(DESCRIPTION OF THE TASK): A faithful copy is required. Print each line of the data exactly and omit the pictures.

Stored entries
+++
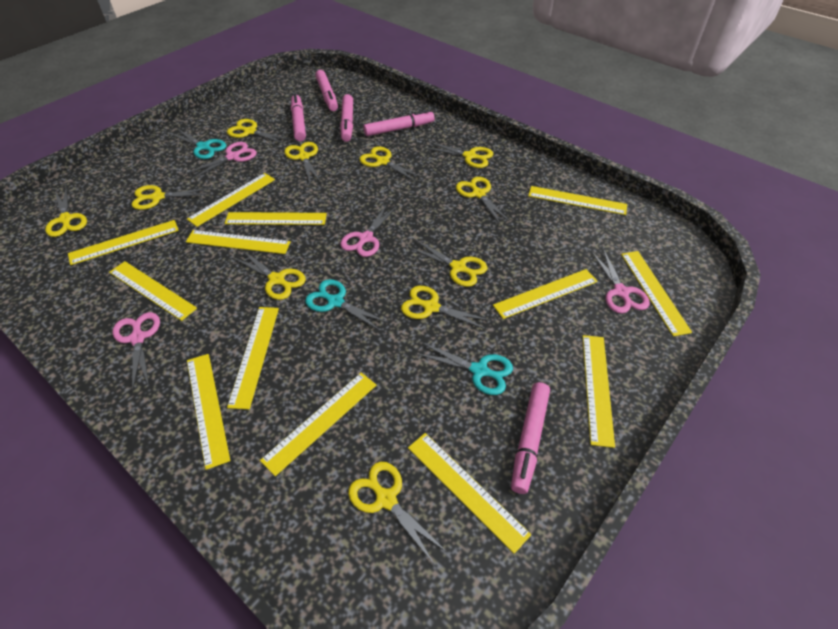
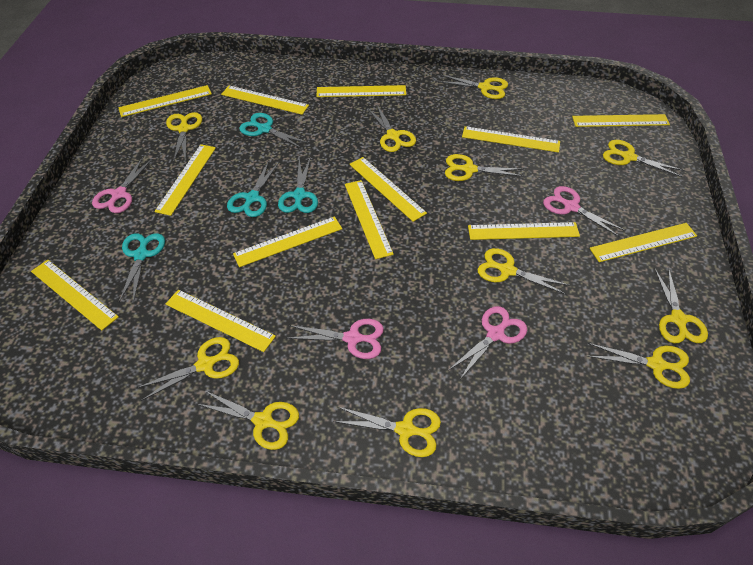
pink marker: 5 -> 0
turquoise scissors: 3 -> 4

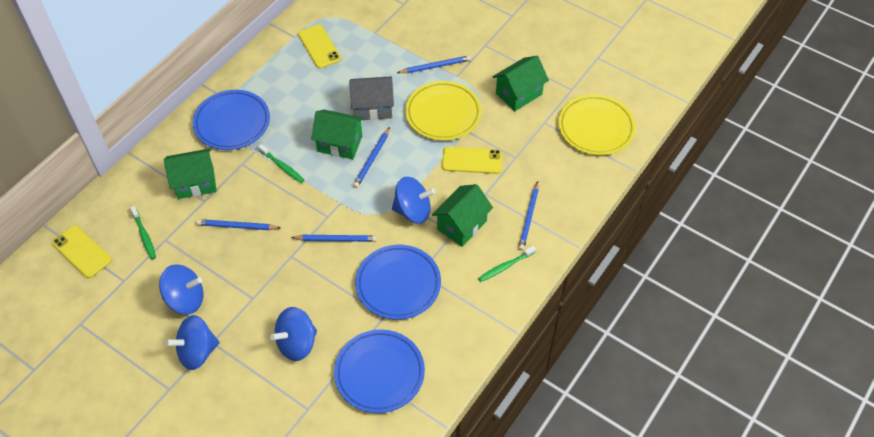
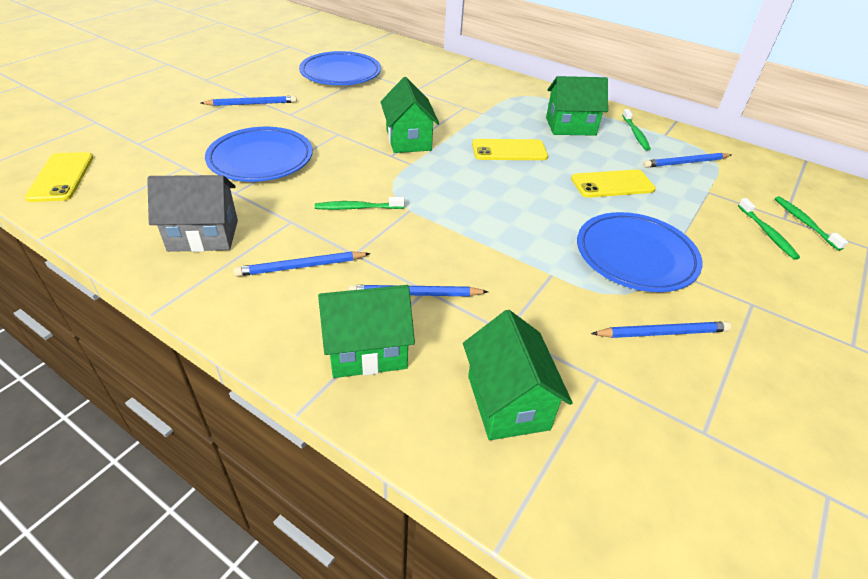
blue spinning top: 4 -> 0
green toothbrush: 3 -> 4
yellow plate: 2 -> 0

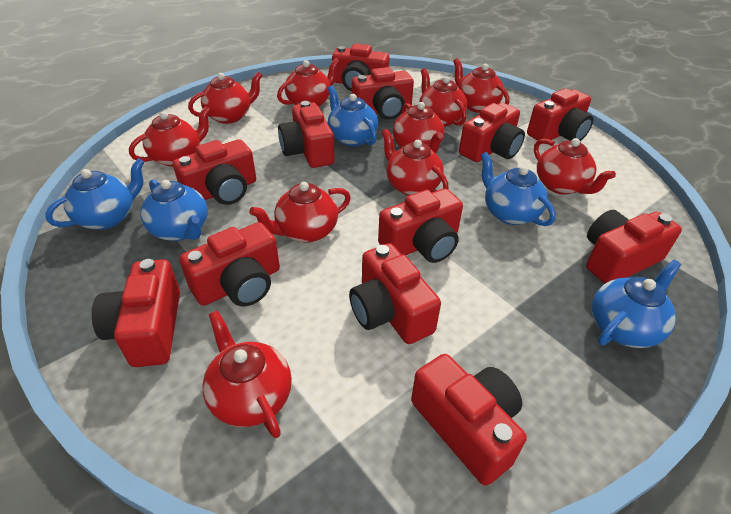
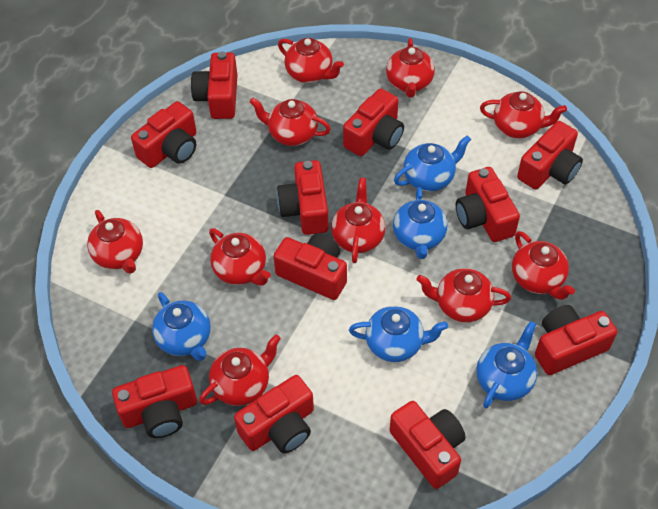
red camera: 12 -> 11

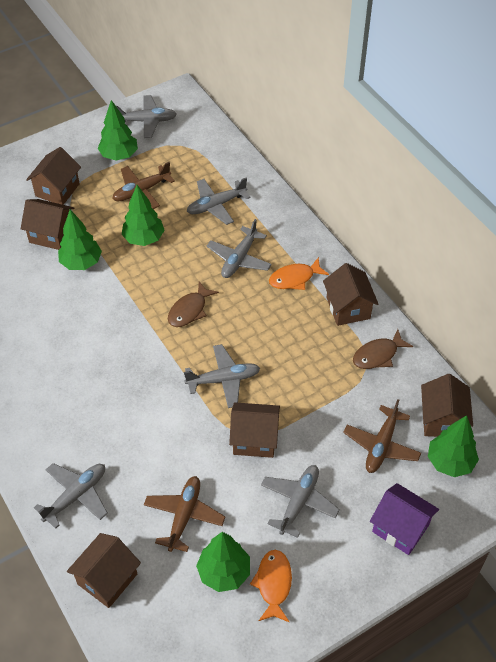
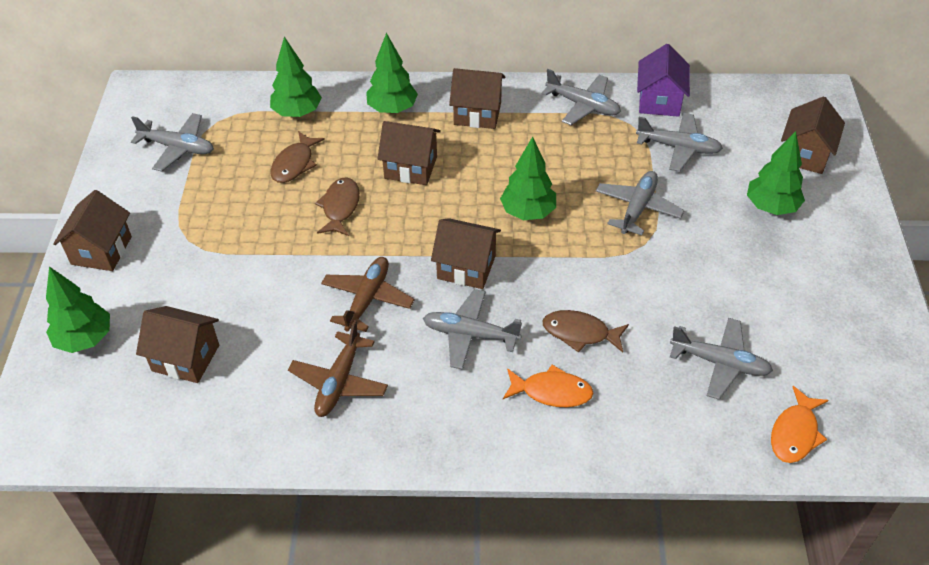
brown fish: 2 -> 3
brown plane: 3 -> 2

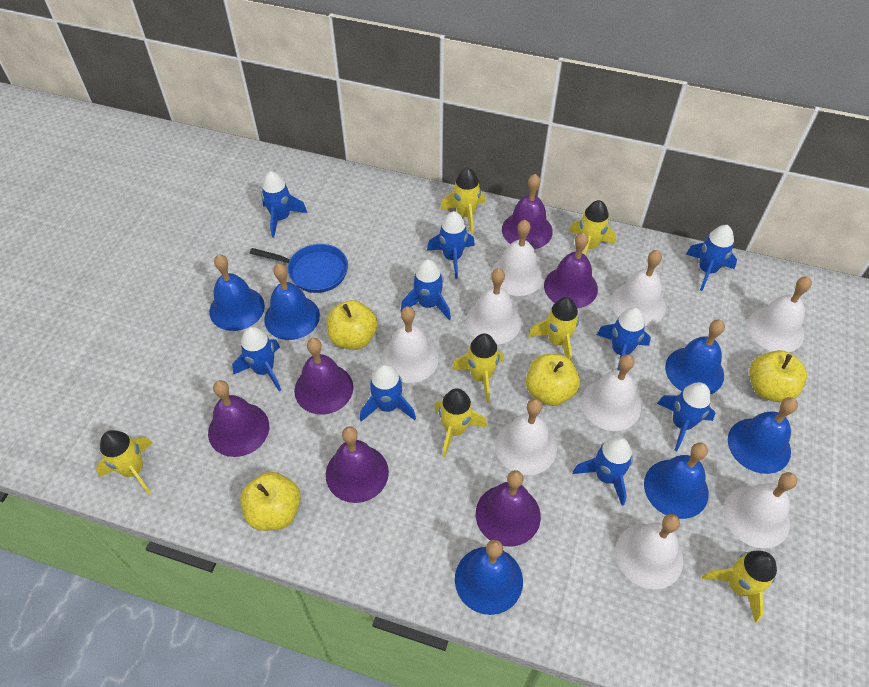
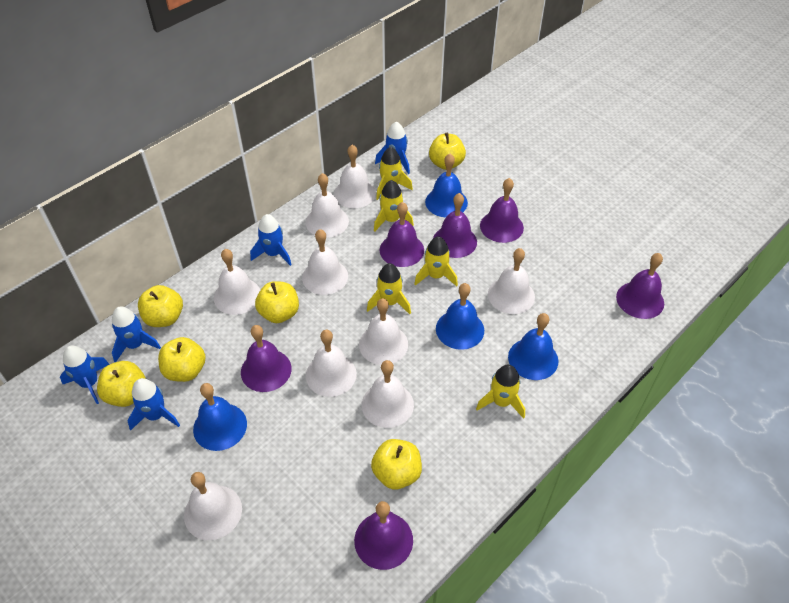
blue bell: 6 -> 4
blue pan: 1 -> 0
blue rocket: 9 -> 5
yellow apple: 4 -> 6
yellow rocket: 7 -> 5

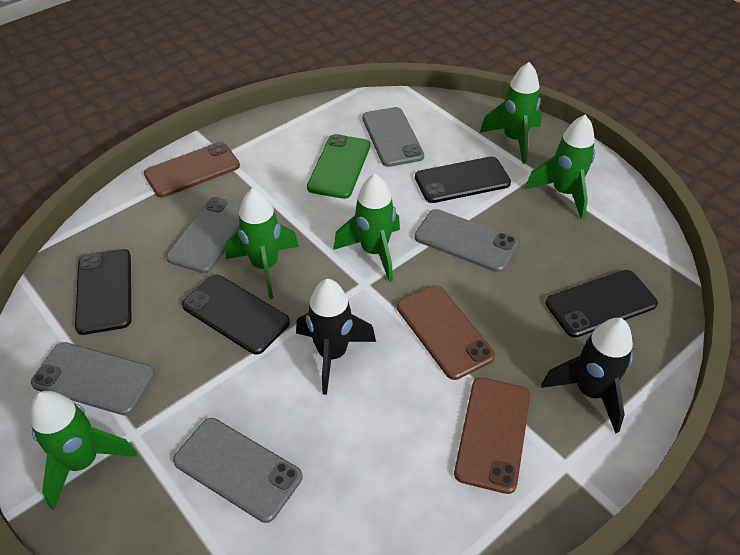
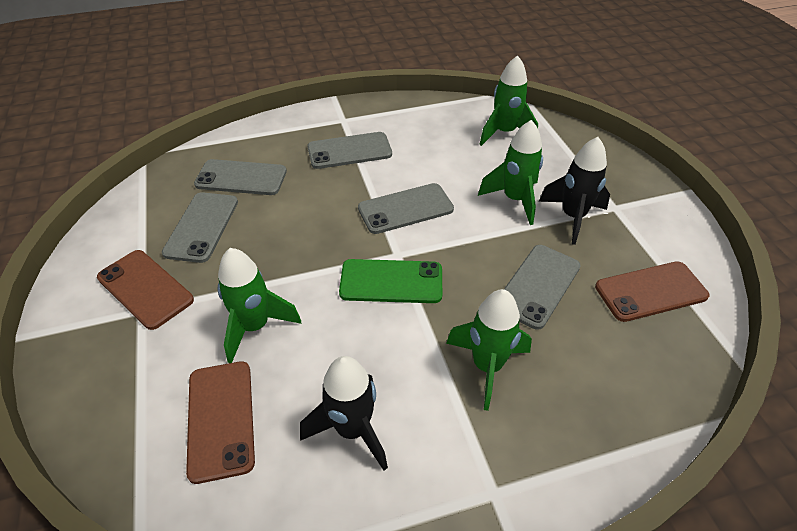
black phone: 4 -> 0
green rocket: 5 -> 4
+++
(WRITTEN ANSWER):
pink marker: 5 -> 0
turquoise scissors: 3 -> 4

blue spinning top: 4 -> 0
green toothbrush: 3 -> 4
yellow plate: 2 -> 0

red camera: 12 -> 11

brown fish: 2 -> 3
brown plane: 3 -> 2

blue bell: 6 -> 4
blue pan: 1 -> 0
blue rocket: 9 -> 5
yellow apple: 4 -> 6
yellow rocket: 7 -> 5

black phone: 4 -> 0
green rocket: 5 -> 4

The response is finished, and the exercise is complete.